◆ PROBLEM TO WORK ON:
Reproduce exactly, and only, the lines below from the one containing "RELAY pin IN1: D10 -> D6" through the one containing "TEMP pin OUT: D2 -> D0".

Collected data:
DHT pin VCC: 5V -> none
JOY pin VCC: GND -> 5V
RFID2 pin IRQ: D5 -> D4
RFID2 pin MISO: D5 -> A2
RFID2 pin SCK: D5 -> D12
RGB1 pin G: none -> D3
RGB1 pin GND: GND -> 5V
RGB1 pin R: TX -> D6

...

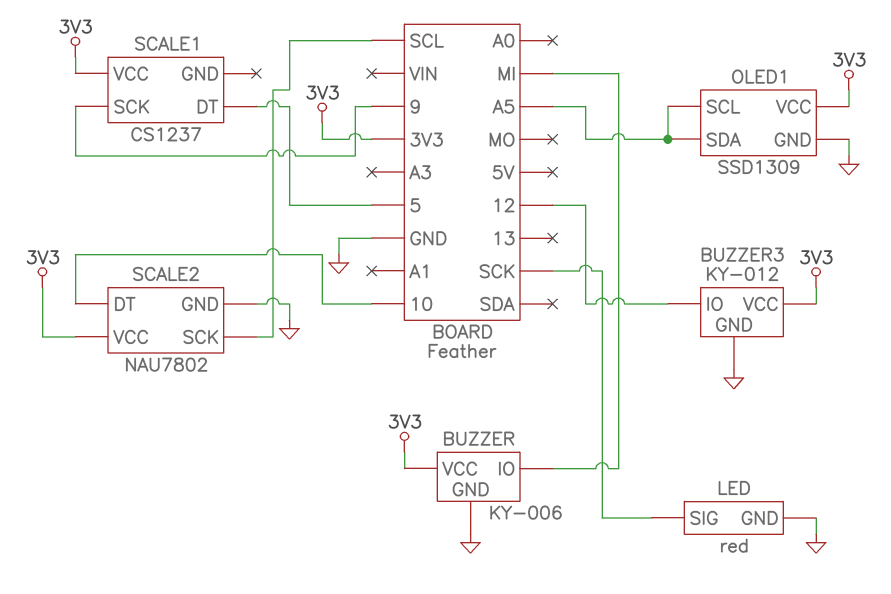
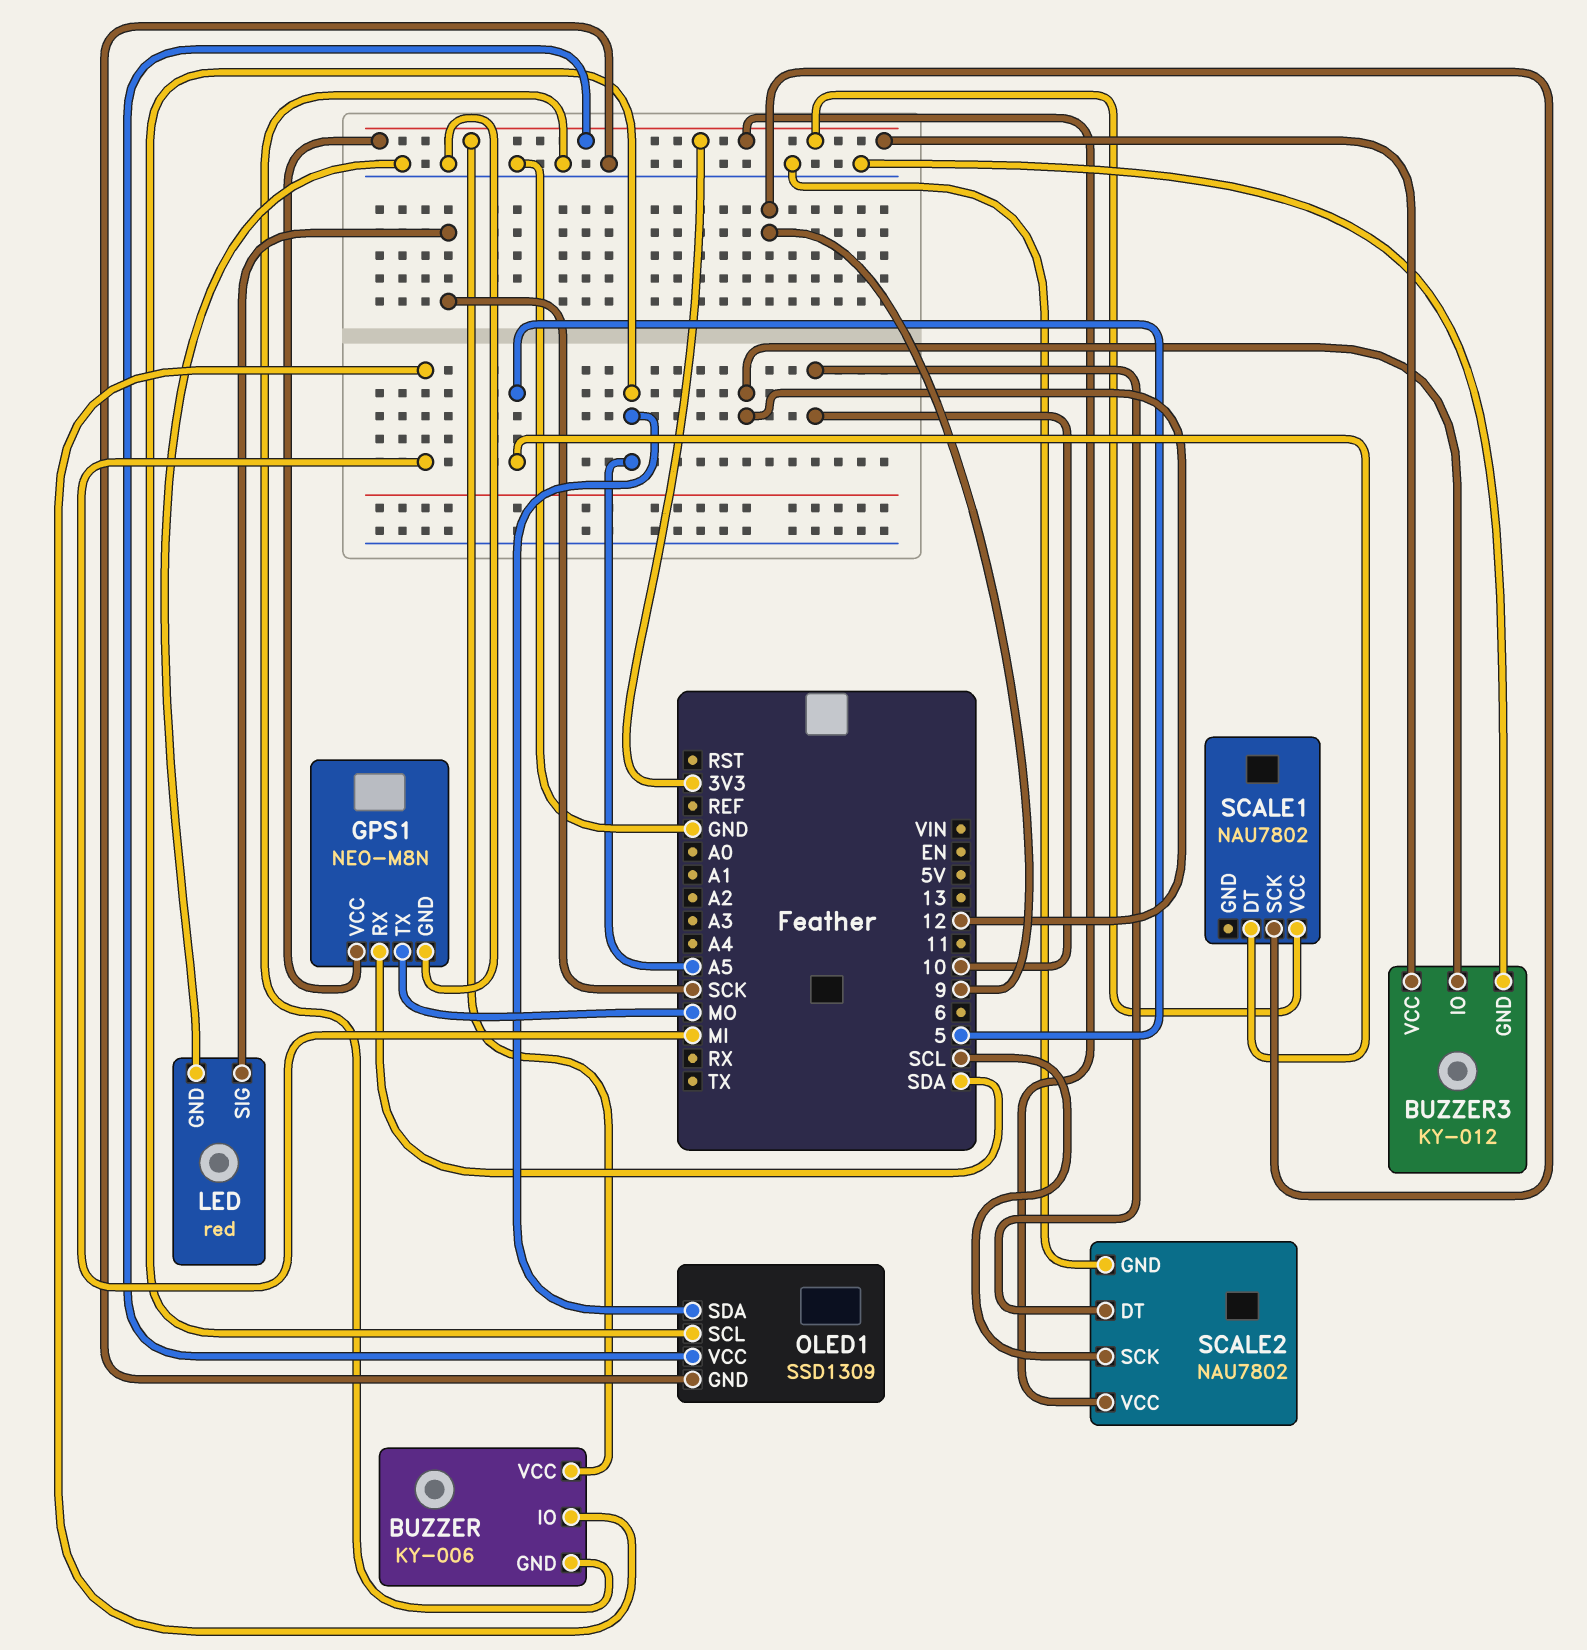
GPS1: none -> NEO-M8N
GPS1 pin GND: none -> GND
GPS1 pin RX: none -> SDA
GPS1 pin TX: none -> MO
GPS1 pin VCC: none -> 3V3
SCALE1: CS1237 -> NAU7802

...

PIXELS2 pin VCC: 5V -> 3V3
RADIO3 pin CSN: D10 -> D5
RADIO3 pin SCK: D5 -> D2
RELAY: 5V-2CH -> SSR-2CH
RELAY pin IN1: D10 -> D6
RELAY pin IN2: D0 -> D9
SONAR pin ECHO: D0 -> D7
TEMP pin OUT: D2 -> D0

◆ RESPONSE TO THIS EXERCISE:
RELAY pin IN1: D10 -> D6
RELAY pin IN2: D0 -> D9
SONAR pin ECHO: D0 -> D7
TEMP pin OUT: D2 -> D0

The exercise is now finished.